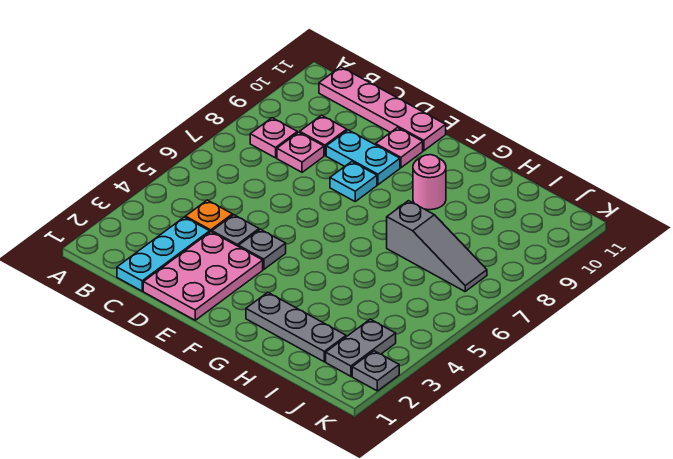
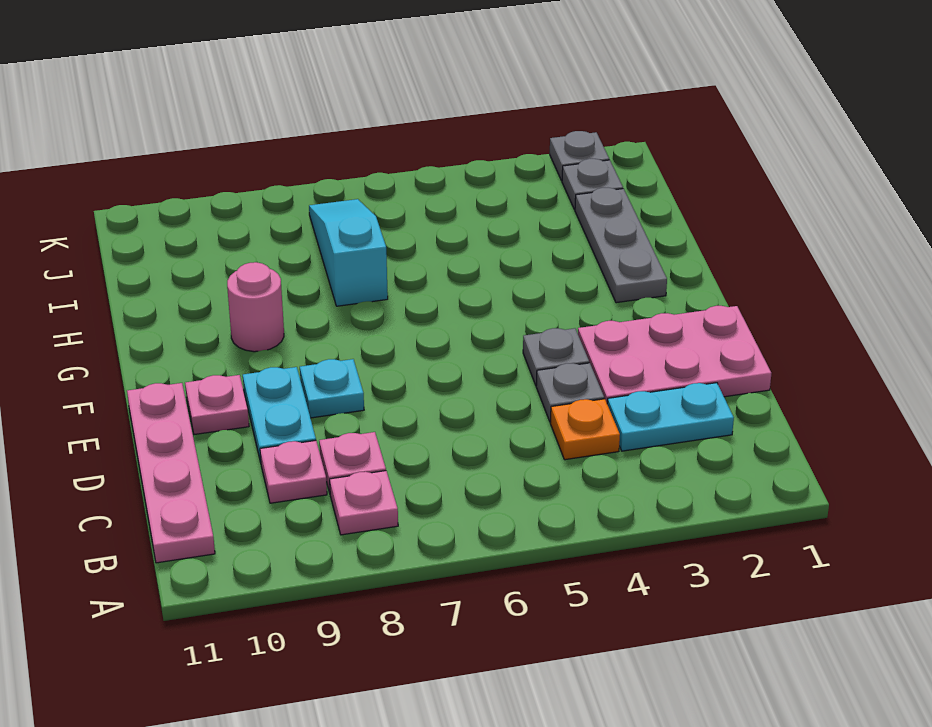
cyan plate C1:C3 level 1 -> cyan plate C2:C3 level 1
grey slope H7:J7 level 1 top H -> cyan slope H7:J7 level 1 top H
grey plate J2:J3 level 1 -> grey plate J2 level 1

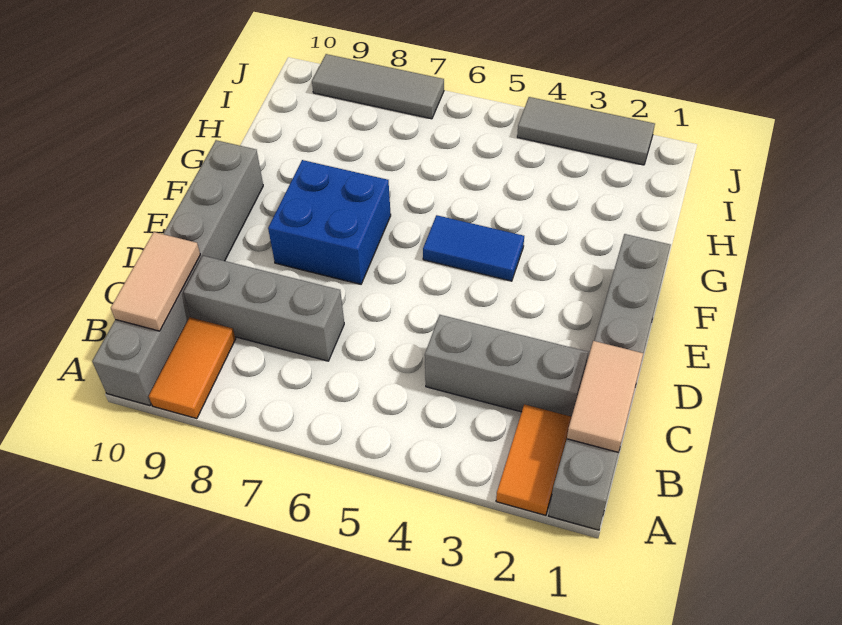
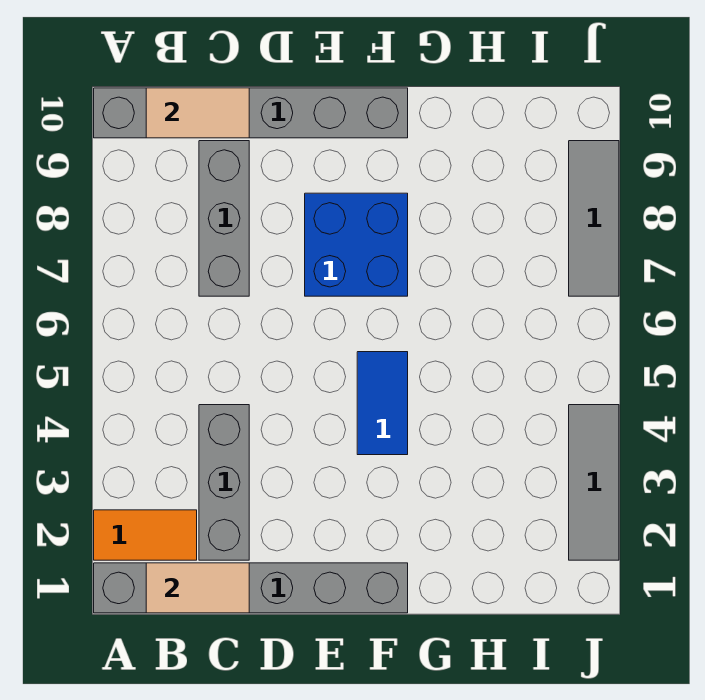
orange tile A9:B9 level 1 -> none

********

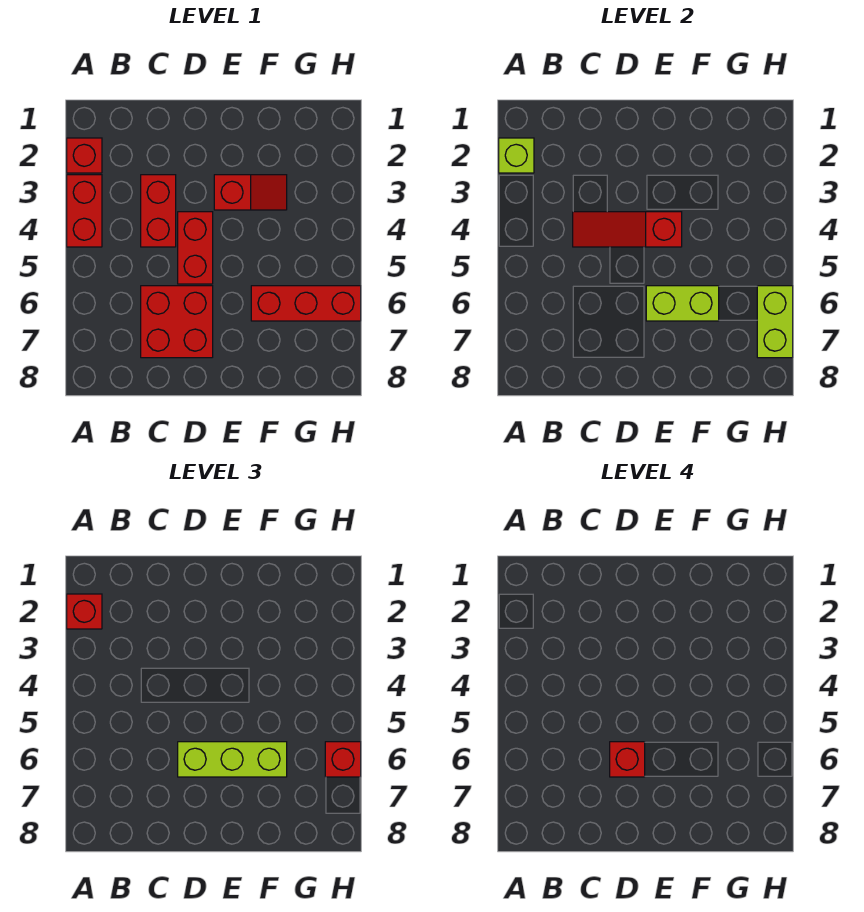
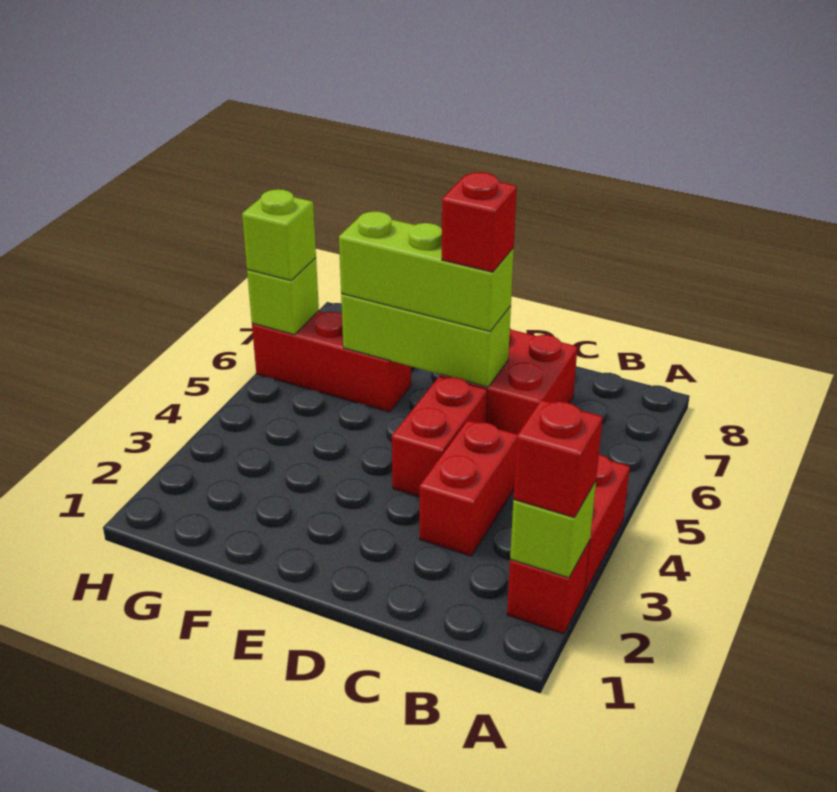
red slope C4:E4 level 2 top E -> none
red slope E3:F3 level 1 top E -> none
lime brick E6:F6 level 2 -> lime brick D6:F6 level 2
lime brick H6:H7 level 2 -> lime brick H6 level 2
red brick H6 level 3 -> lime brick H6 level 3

********

> _What is being asked_
The string "grey" marks the lines to copy; report each of them from the data above.

> _Exercise answer_
grey slope H7:J7 level 1 top H -> cyan slope H7:J7 level 1 top H
grey plate J2:J3 level 1 -> grey plate J2 level 1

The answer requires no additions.